▶ WHAT THE EXERCISE ASKS: How many lines of the records contain the word "down"? Give only the number.

──────────

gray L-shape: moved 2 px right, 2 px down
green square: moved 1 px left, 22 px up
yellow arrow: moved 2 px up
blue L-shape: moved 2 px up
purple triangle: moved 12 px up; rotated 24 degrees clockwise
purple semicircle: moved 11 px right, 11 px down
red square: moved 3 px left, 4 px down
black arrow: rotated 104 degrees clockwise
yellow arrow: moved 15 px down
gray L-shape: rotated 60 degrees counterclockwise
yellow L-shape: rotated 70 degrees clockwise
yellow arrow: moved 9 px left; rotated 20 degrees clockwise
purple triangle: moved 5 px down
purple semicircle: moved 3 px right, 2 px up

──────────

▶ TASK RESPONSE: 5